§ **About this task**: Take the line with "About Verlia: [364,151,607,314]" and every line after it in the data. Transcribe them exactly, through the last.

§ **Collected data entries**:
[Start of Attachment]
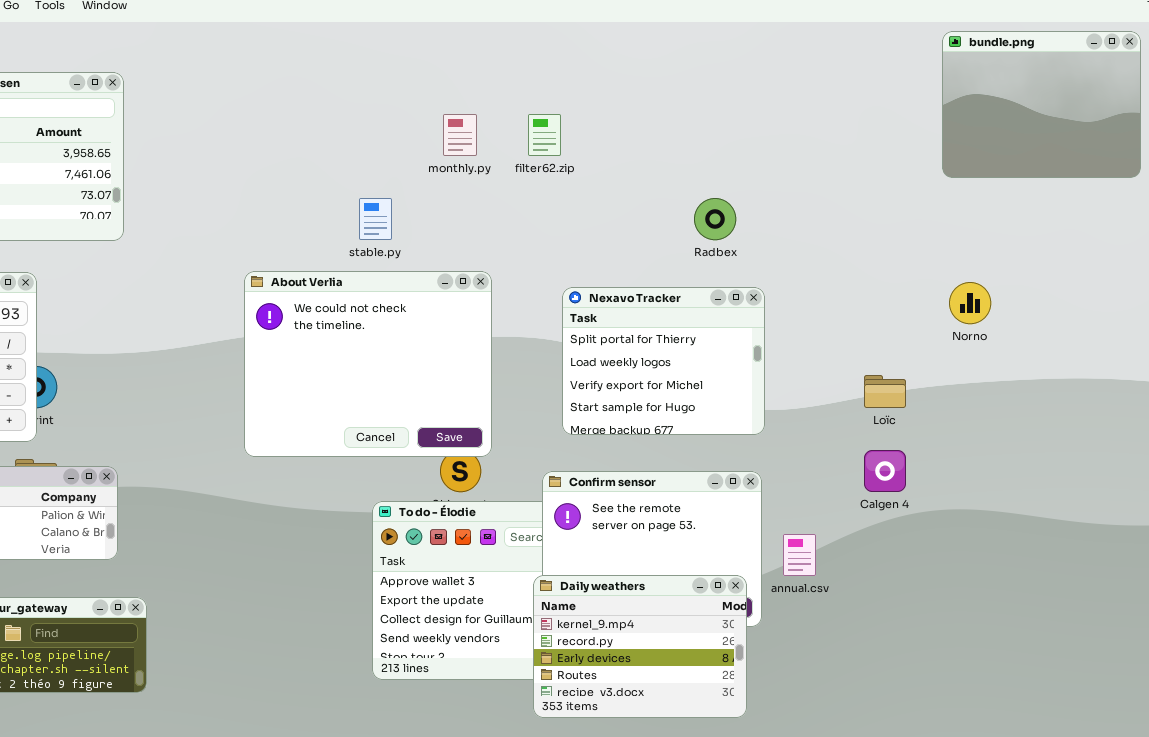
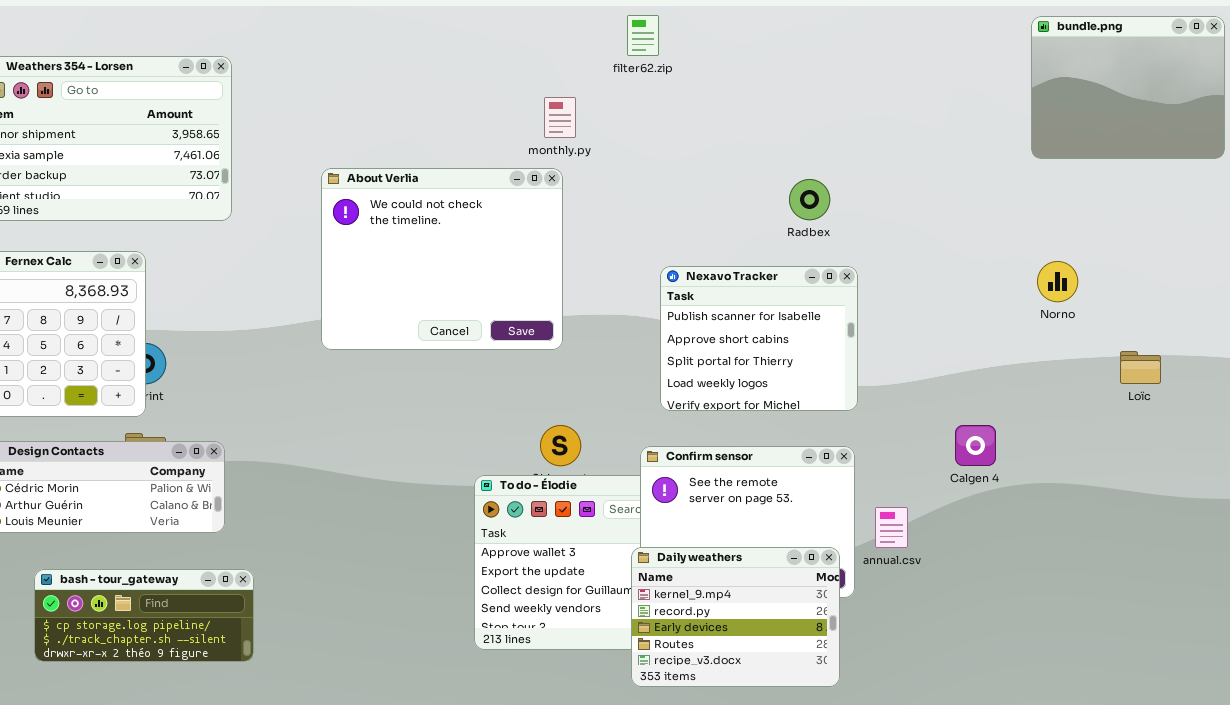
filter62.zip: [528,114,561,156] -> [627,15,659,56], moved
About Verlia: [244,271,492,457] -> [321,168,563,350], moved
Nexavo Tracker: [562,287,765,435] -> [660,266,858,411], scrolled up 2 rows
Loïc: [864,375,906,408] -> [1120,351,1161,384], moved

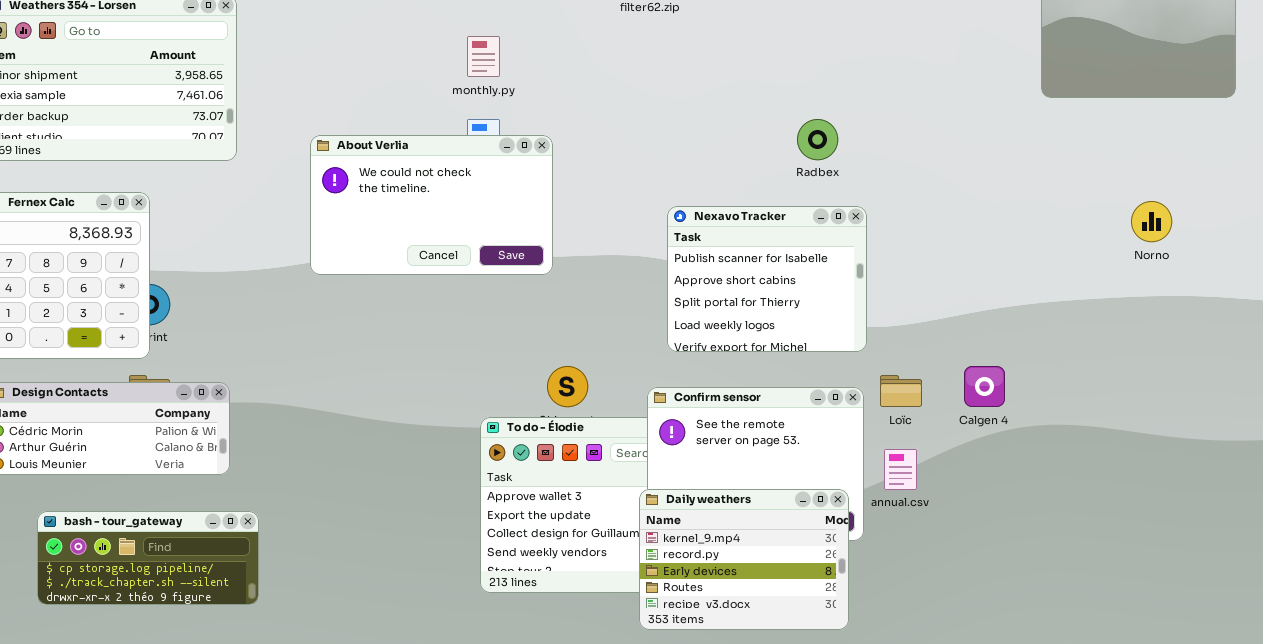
monthly.py: [544,97,576,138] -> [467,36,500,77], moved
About Verlia: [321,168,563,350] -> [310,135,553,275], moved, resized
Norno: [1037,261,1078,302] -> [1131,201,1172,242], moved
Loïc: [1120,351,1161,384] -> [880,375,922,407], moved

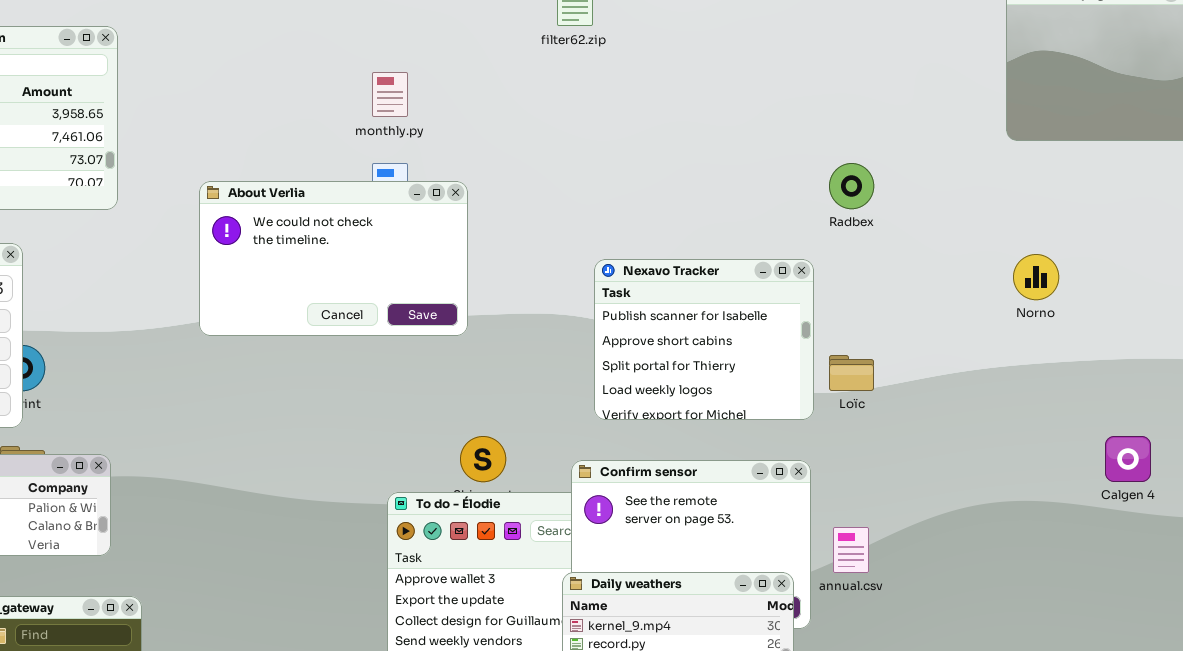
Radbex: [797,119,838,160] -> [829,163,874,209], moved
Norno: [1131,201,1172,242] -> [1013,254,1059,300], moved
Calgen 4: [964,366,1005,407] -> [1105,436,1151,482], moved
Loïc: [880,375,922,407] -> [829,355,874,391], moved

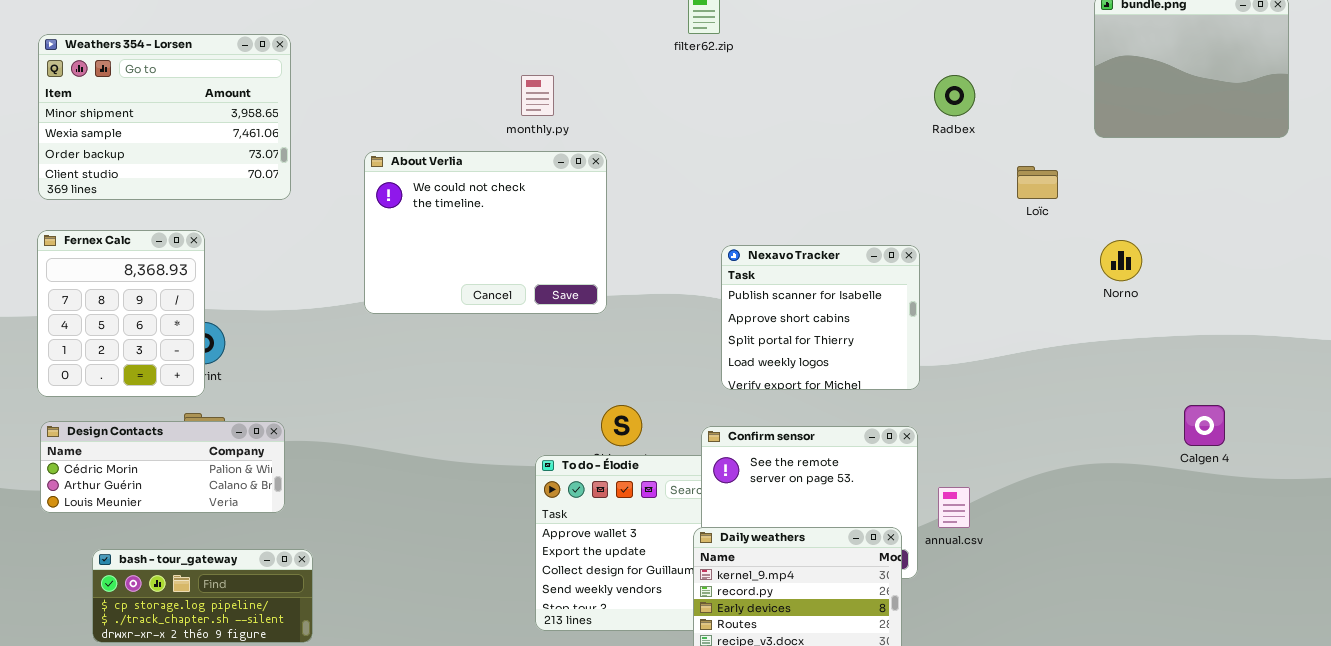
Radbex: [829,163,874,209] -> [934,75,975,116], moved
About Verlia: [199,181,468,336] -> [364,151,607,314], resized
Loïc: [829,355,874,391] -> [1017,166,1058,199], moved

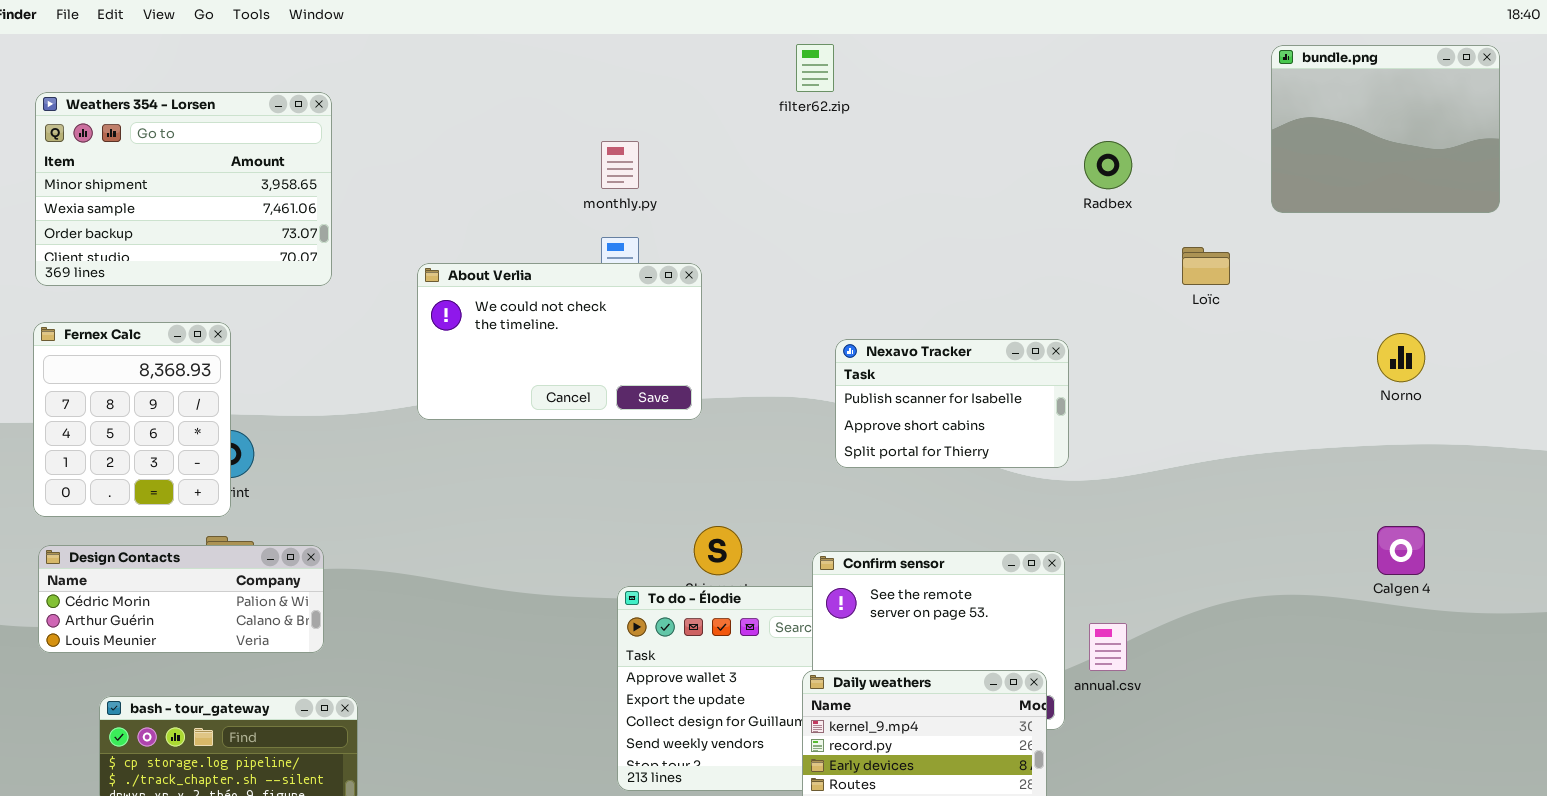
About Verlia: [364,151,607,314] -> [417,263,702,420], resized
Norno: [1100,240,1142,281] -> [1377,333,1425,382], moved
Nexavo Tracker: [721,245,920,390] -> [835,339,1069,468], resized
[End of Attachment]
§ **Task solution**:
About Verlia: [364,151,607,314] -> [417,263,702,420], resized
Norno: [1100,240,1142,281] -> [1377,333,1425,382], moved
Nexavo Tracker: [721,245,920,390] -> [835,339,1069,468], resized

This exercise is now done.